##### Entries provided #####

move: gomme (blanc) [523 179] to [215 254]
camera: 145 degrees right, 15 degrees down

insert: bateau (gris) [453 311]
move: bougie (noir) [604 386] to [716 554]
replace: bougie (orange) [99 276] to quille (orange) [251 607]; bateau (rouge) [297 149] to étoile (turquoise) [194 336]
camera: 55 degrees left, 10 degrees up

#####

:: Work required ::
A word-for-word restatement of the data above is required.

:: Answer section ::
move: gomme (blanc) [523 179] to [215 254]
camera: 145 degrees right, 15 degrees down

insert: bateau (gris) [453 311]
move: bougie (noir) [604 386] to [716 554]
replace: bougie (orange) [99 276] to quille (orange) [251 607]; bateau (rouge) [297 149] to étoile (turquoise) [194 336]
camera: 55 degrees left, 10 degrees up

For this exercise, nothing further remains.